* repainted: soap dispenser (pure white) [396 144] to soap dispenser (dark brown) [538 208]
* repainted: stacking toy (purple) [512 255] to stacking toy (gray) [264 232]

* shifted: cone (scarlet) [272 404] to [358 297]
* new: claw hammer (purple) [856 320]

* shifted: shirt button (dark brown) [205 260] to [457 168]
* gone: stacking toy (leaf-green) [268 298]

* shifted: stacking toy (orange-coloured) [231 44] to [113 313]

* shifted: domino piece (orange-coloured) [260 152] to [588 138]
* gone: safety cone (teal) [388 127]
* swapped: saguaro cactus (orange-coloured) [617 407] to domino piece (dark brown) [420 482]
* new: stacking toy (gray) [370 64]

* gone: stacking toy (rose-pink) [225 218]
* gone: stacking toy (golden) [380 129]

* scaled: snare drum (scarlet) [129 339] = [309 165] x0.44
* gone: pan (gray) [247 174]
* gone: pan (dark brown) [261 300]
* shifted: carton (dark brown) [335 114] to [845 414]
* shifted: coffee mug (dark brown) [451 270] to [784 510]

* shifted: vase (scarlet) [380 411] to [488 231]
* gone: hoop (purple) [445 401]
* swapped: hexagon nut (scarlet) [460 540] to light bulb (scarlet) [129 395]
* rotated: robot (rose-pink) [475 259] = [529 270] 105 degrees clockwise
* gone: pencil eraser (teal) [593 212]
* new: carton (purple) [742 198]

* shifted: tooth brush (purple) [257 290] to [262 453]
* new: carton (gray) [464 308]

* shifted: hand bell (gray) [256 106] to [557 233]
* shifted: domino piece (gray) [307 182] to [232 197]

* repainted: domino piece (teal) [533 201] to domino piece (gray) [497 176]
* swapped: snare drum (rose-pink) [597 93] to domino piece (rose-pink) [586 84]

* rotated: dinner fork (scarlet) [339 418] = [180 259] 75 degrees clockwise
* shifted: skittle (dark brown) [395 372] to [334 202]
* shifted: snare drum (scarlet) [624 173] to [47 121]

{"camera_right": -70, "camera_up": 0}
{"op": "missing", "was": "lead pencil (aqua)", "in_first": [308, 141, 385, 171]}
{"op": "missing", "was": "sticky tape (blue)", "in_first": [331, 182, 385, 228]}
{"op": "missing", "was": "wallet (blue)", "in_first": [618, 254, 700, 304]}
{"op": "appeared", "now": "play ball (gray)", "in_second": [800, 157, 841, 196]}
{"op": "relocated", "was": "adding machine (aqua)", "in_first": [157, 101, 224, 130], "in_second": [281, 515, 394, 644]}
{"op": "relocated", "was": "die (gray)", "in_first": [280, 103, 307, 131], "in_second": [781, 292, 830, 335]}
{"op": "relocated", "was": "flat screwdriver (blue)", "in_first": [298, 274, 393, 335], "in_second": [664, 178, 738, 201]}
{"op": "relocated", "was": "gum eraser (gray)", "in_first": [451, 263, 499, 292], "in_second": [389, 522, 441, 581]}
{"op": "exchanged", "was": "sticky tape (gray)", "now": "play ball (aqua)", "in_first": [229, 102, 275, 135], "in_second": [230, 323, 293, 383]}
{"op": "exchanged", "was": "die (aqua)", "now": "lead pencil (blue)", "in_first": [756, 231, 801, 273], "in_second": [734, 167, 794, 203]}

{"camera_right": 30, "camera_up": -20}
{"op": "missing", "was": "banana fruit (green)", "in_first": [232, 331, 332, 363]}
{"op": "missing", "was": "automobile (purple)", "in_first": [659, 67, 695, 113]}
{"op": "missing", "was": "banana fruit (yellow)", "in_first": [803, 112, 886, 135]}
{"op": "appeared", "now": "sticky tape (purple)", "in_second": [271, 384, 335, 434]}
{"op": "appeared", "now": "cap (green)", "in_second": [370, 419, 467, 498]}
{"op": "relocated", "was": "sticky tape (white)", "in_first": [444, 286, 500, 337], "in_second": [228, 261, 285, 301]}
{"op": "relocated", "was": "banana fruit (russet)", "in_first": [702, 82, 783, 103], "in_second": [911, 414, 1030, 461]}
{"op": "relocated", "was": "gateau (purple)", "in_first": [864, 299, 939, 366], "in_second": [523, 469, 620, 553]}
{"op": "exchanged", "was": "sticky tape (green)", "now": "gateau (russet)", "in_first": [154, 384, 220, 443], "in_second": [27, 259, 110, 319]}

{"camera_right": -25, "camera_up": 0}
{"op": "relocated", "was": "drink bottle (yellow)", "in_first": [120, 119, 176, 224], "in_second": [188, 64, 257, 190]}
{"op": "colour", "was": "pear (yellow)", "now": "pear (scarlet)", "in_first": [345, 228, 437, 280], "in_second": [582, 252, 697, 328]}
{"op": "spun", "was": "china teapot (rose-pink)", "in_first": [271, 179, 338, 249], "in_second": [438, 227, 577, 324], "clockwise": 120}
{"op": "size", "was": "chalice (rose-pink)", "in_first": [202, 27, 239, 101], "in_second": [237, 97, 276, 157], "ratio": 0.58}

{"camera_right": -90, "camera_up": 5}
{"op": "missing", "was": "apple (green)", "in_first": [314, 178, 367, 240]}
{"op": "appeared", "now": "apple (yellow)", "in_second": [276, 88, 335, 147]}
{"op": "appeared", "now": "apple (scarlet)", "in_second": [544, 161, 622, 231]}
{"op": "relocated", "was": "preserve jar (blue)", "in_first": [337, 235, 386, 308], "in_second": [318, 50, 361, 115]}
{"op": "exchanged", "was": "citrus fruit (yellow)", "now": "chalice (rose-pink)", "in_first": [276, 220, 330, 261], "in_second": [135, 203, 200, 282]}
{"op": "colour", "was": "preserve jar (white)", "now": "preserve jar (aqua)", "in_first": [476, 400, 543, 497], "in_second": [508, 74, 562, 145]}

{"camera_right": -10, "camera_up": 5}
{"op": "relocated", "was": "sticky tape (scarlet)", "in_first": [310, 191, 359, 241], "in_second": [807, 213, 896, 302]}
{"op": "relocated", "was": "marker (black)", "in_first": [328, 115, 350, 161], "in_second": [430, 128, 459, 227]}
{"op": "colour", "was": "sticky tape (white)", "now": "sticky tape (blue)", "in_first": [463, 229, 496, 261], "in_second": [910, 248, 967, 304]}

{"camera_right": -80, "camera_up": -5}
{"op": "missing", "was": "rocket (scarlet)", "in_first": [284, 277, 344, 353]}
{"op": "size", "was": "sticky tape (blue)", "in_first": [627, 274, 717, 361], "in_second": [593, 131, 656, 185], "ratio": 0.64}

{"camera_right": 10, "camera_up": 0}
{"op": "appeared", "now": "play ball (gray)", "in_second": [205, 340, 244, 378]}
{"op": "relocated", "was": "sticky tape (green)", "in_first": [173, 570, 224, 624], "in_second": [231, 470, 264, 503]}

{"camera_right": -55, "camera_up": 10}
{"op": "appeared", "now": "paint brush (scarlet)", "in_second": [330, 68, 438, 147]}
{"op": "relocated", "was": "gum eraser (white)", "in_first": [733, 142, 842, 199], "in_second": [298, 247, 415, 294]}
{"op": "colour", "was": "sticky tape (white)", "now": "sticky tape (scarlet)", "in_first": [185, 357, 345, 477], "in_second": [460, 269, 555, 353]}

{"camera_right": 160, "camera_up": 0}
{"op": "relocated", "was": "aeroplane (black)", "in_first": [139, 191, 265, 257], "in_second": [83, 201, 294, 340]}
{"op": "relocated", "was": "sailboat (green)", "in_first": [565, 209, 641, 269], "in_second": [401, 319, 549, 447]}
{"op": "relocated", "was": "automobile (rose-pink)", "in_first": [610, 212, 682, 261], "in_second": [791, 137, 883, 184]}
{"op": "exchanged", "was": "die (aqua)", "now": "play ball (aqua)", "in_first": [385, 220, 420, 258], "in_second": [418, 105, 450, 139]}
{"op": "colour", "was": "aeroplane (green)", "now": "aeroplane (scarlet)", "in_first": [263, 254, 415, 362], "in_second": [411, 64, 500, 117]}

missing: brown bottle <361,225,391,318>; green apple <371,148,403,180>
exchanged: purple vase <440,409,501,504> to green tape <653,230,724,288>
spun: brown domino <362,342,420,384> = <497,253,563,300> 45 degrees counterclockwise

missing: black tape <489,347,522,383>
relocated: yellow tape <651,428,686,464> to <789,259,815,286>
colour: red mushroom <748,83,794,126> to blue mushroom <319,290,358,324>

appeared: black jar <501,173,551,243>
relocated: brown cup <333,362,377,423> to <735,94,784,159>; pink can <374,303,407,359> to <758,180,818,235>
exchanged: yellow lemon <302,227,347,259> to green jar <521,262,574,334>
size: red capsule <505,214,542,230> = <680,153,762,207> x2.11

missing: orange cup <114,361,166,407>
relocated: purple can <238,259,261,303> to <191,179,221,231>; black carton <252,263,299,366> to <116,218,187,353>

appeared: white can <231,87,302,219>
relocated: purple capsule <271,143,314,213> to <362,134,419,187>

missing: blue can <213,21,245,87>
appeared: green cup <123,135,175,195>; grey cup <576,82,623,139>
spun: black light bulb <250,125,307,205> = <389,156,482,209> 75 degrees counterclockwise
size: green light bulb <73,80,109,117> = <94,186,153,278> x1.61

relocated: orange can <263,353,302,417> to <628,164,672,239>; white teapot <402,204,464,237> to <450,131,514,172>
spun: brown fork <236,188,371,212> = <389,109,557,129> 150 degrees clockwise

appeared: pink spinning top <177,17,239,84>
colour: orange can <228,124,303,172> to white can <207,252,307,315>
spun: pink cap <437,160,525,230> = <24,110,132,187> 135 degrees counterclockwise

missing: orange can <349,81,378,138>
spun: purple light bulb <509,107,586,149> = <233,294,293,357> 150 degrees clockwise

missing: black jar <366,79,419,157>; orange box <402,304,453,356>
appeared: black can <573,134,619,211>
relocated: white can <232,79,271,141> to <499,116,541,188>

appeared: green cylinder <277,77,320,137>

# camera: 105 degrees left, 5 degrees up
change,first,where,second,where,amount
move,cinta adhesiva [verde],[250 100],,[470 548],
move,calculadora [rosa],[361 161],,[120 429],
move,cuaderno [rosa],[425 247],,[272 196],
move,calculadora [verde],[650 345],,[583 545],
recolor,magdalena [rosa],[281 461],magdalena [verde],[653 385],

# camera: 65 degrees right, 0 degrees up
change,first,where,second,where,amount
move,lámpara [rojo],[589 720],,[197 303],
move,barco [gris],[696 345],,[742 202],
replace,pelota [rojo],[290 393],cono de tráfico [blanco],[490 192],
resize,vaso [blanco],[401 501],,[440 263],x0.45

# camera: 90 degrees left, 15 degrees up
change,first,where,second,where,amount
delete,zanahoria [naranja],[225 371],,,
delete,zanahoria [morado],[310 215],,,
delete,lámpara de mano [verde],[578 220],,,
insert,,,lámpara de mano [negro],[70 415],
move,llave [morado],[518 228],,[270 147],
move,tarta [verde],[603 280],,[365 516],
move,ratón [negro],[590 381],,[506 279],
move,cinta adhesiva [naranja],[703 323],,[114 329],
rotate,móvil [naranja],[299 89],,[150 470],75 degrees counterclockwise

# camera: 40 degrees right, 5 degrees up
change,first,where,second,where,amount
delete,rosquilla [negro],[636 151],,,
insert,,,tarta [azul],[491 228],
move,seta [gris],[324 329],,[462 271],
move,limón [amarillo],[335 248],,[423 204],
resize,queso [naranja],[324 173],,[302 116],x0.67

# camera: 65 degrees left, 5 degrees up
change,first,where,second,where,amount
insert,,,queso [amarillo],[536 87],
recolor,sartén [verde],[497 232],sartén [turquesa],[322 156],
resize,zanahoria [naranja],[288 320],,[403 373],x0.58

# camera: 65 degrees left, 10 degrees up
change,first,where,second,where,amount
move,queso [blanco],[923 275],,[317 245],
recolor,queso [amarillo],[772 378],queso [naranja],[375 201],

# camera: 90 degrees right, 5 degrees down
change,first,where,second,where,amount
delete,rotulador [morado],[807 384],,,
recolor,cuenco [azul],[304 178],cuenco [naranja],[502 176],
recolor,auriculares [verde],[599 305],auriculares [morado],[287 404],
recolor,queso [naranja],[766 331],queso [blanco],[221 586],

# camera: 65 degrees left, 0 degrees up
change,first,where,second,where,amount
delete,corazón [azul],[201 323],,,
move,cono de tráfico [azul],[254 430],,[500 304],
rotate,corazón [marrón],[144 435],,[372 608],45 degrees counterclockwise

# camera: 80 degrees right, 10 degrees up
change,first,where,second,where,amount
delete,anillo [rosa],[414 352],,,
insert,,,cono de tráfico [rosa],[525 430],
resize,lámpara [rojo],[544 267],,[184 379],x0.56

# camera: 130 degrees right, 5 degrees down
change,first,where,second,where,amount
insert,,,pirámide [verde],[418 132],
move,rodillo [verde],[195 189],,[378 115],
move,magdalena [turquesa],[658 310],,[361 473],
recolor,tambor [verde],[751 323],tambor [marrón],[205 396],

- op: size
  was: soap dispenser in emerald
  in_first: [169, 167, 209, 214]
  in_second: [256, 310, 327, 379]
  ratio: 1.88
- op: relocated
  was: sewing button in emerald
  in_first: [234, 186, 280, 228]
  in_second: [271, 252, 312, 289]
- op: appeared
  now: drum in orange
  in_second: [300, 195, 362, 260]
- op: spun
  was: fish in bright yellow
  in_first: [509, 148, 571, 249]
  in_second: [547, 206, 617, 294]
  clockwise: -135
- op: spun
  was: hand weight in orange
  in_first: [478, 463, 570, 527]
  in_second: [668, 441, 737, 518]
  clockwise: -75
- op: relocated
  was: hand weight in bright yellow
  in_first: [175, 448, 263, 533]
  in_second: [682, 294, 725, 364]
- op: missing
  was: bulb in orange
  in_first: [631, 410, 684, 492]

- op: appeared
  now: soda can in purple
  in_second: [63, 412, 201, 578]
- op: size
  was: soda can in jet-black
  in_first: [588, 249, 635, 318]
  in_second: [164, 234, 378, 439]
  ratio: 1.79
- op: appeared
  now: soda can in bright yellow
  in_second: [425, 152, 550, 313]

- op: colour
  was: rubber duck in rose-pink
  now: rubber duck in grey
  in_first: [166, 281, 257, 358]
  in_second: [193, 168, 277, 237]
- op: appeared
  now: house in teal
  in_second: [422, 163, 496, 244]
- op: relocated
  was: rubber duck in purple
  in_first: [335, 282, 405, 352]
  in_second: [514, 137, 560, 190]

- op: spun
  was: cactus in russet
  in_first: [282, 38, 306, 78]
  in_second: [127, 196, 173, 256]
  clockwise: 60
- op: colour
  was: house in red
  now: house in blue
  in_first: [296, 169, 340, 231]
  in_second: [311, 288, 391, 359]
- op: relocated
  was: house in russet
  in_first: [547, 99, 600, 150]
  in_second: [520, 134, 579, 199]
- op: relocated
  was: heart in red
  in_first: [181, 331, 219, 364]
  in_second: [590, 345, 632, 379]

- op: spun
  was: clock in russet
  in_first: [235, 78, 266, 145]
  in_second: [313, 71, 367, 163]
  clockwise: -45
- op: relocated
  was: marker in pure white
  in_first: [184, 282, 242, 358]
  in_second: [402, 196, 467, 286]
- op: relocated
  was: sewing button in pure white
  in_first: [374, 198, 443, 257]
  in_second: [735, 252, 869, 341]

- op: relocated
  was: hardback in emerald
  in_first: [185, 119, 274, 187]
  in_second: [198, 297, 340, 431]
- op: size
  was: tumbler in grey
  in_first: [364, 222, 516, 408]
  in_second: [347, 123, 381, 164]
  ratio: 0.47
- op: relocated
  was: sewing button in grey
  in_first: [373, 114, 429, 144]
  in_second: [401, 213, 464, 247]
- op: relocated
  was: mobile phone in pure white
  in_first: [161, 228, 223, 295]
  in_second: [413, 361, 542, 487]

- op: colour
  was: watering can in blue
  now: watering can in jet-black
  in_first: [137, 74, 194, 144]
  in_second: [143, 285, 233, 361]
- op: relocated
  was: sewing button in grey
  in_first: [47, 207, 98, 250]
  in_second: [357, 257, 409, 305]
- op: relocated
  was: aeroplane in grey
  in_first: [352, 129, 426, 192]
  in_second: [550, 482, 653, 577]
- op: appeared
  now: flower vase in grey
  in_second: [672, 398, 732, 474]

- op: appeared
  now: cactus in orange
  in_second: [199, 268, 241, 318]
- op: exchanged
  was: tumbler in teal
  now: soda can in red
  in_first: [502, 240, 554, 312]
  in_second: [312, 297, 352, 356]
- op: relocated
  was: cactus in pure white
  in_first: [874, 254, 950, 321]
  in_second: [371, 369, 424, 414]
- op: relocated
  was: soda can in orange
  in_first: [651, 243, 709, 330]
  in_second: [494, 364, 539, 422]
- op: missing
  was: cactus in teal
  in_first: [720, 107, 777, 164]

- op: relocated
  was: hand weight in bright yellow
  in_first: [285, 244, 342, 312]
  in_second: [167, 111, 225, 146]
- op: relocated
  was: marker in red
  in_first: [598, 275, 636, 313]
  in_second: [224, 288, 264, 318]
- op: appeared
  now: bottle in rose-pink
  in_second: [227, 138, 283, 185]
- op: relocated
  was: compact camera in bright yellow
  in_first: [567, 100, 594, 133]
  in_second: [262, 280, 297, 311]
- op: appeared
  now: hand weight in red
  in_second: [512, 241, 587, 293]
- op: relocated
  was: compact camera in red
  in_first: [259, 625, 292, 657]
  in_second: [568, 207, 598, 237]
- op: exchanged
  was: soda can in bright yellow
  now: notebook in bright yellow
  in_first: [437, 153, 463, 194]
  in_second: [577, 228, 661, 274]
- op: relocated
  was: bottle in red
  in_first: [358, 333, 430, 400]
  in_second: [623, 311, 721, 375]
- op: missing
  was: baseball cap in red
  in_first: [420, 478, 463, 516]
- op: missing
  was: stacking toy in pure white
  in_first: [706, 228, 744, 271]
○ ○ ○ ○
**EXERCISE**.
One figure is all that is needed: the number of lines above in which the word "dispenser" appears.

**ANSWER BOX**.
2